Requirement = For each line below that contains the string "white", copy that line.

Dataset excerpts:
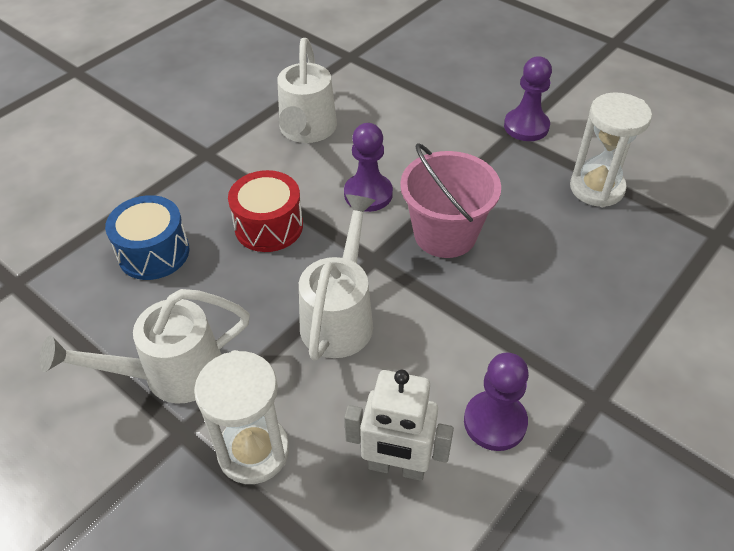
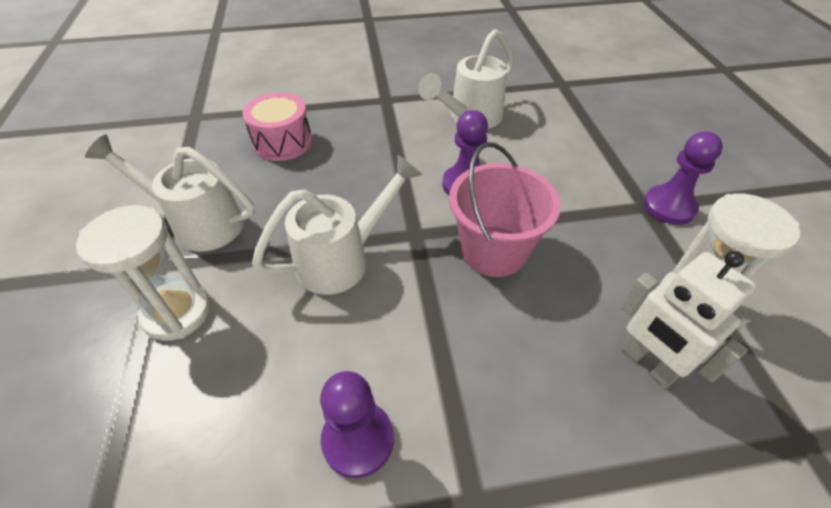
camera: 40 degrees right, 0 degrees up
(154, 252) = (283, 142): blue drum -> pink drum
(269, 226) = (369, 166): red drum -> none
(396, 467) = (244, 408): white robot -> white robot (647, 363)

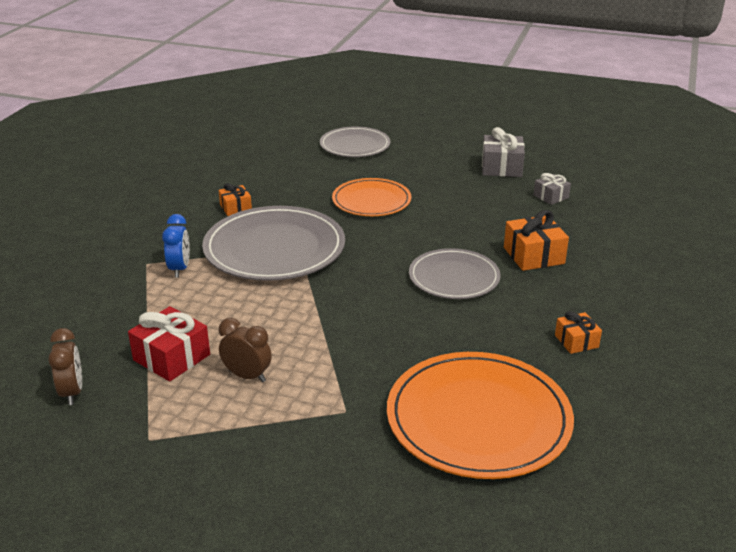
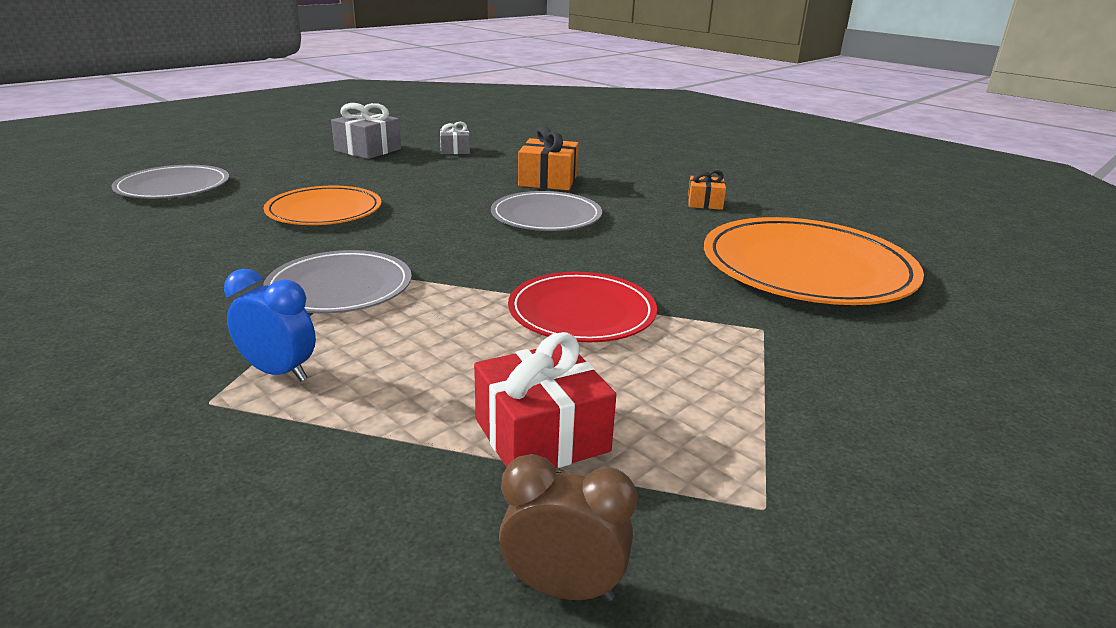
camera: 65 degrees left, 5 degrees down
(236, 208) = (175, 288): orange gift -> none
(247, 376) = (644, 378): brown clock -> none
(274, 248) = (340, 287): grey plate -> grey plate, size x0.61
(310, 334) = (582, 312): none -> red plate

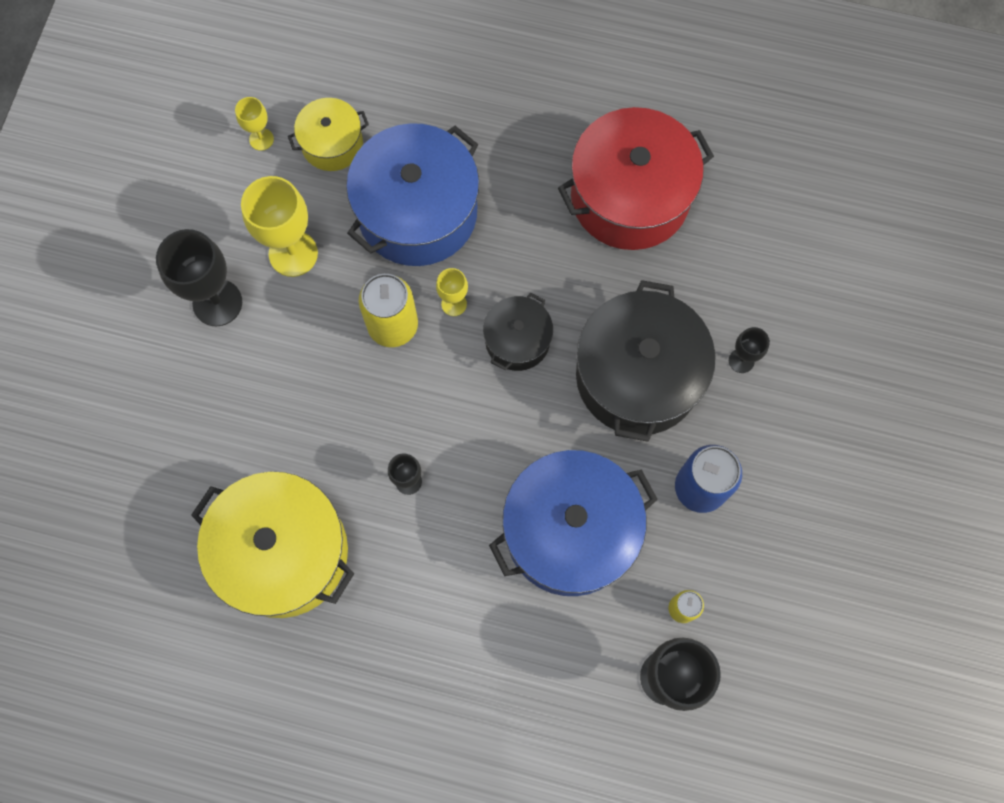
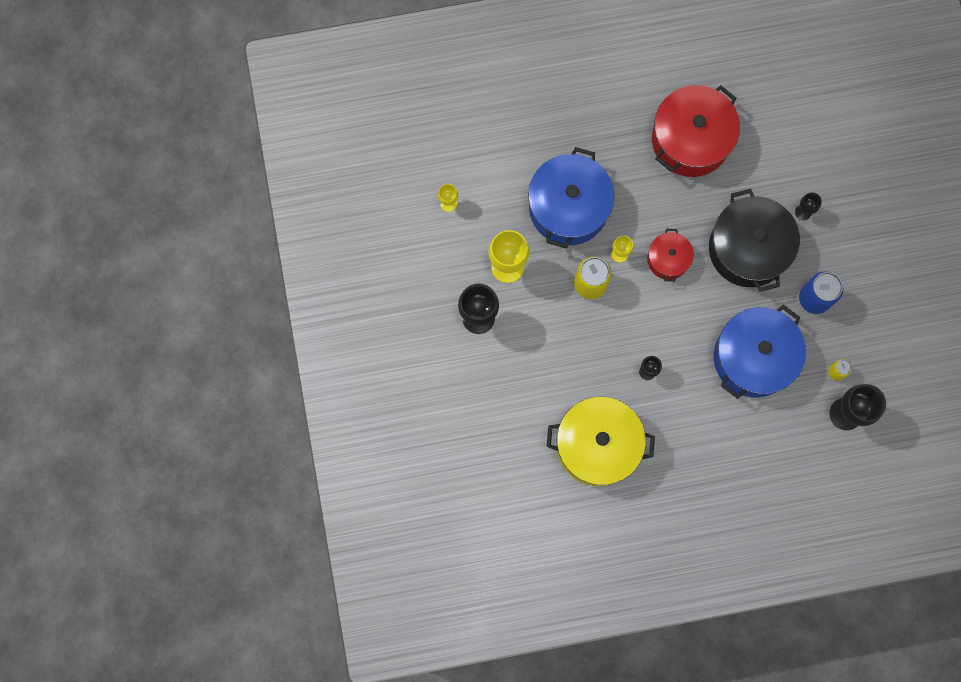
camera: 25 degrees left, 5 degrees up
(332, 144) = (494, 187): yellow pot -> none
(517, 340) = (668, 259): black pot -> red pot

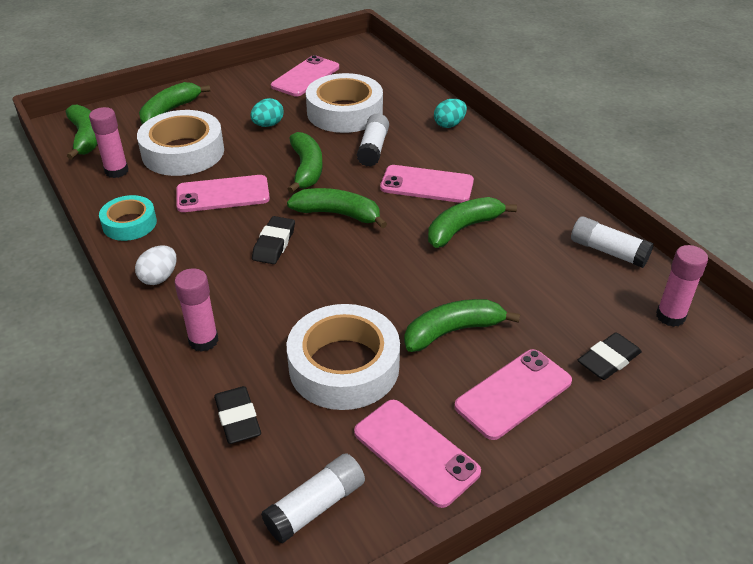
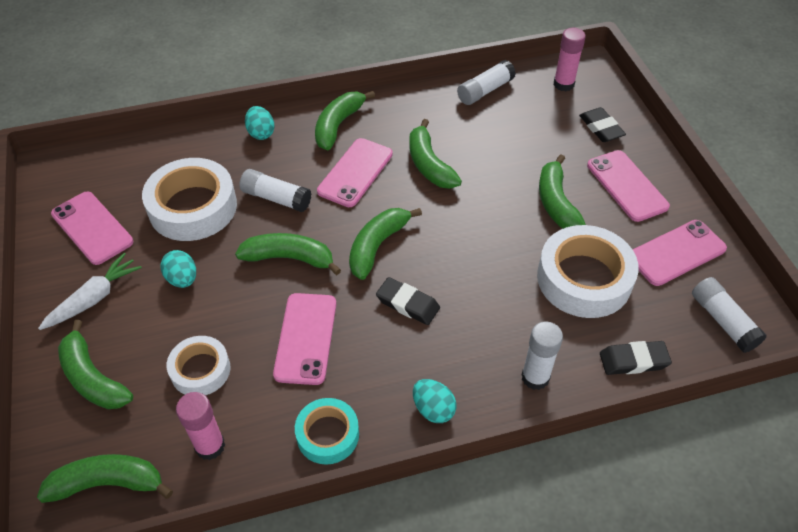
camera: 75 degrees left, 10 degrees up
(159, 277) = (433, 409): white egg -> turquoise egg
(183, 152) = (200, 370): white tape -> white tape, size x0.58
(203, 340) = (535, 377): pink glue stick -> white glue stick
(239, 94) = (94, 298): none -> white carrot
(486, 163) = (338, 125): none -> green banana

Solution to the exercise =
(396, 467) = (244, 408): white robot -> white robot (647, 363)
(159, 277) = (433, 409): white egg -> turquoise egg
(183, 152) = (200, 370): white tape -> white tape, size x0.58
(203, 340) = (535, 377): pink glue stick -> white glue stick
(239, 94) = (94, 298): none -> white carrot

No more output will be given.